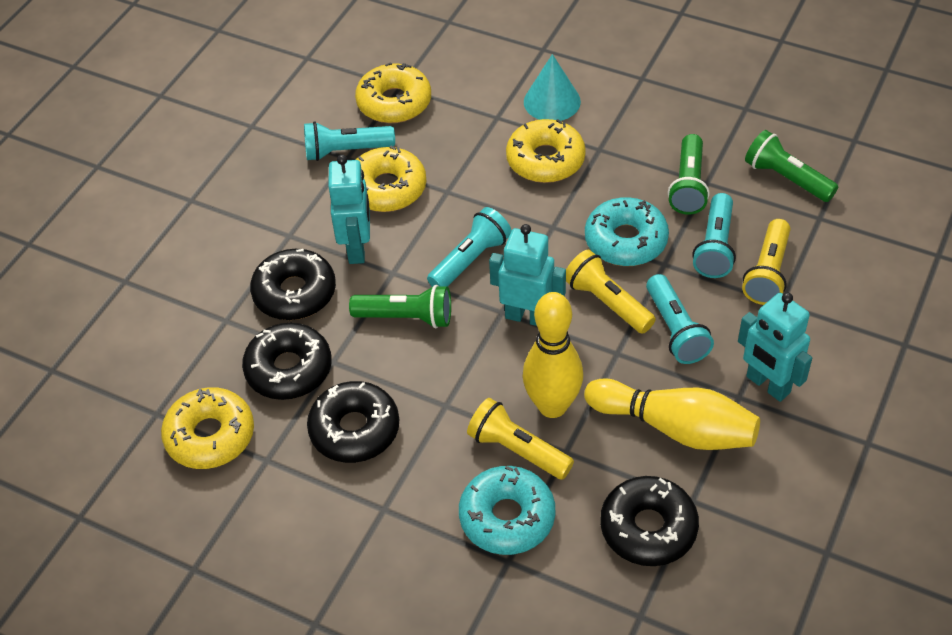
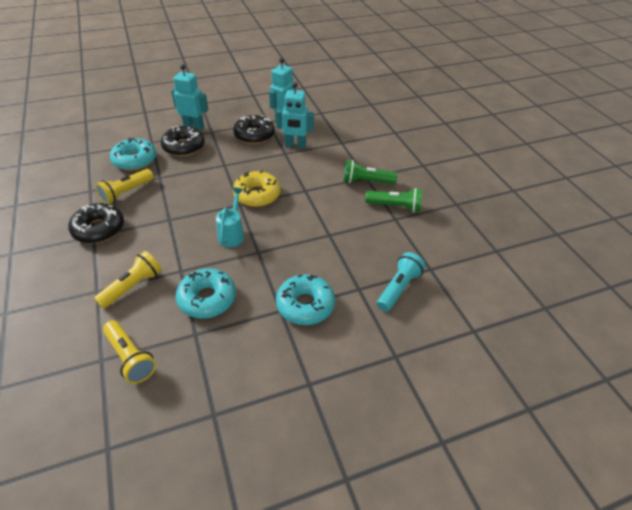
black donut: 4 -> 3
green flashlight: 3 -> 2
turquoise cone: 1 -> 0
turquoise donut: 2 -> 3
turquoise flashlight: 4 -> 1
turquoise watering can: 0 -> 1
yellow bowling pin: 2 -> 0
yellow donut: 4 -> 1

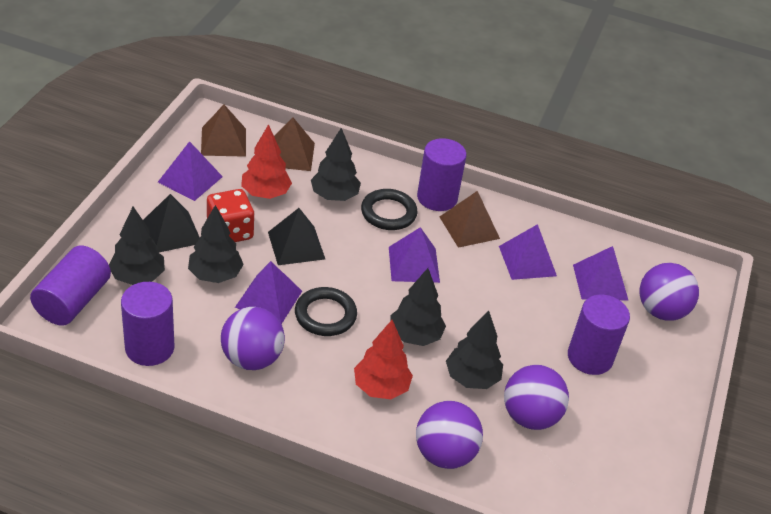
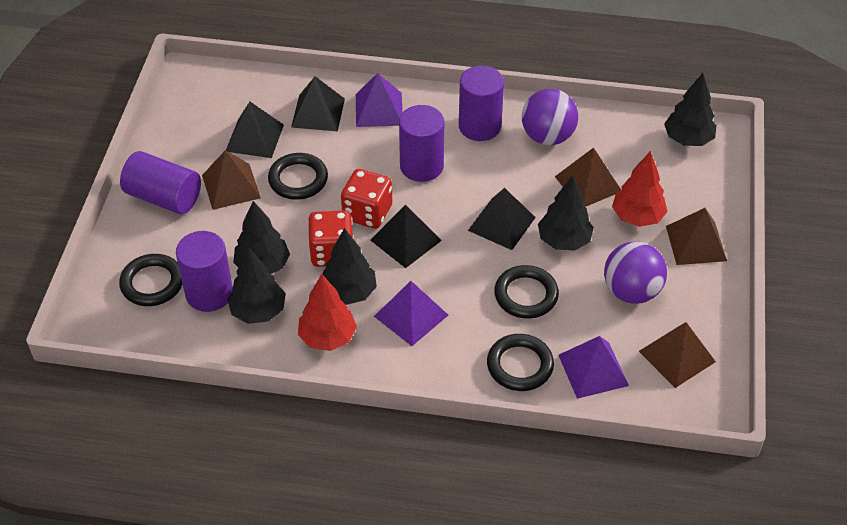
black pyramid: 2 -> 4
black ring: 2 -> 4
brown pyramid: 3 -> 4
purple ball: 4 -> 2
purple pyramid: 5 -> 3
red dice: 1 -> 2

> **Your assignment**
All the lines above are to be reproduced exactly, except the pictures.

> **Solved exercise**
black donut: 4 -> 3
green flashlight: 3 -> 2
turquoise cone: 1 -> 0
turquoise donut: 2 -> 3
turquoise flashlight: 4 -> 1
turquoise watering can: 0 -> 1
yellow bowling pin: 2 -> 0
yellow donut: 4 -> 1

black pyramid: 2 -> 4
black ring: 2 -> 4
brown pyramid: 3 -> 4
purple ball: 4 -> 2
purple pyramid: 5 -> 3
red dice: 1 -> 2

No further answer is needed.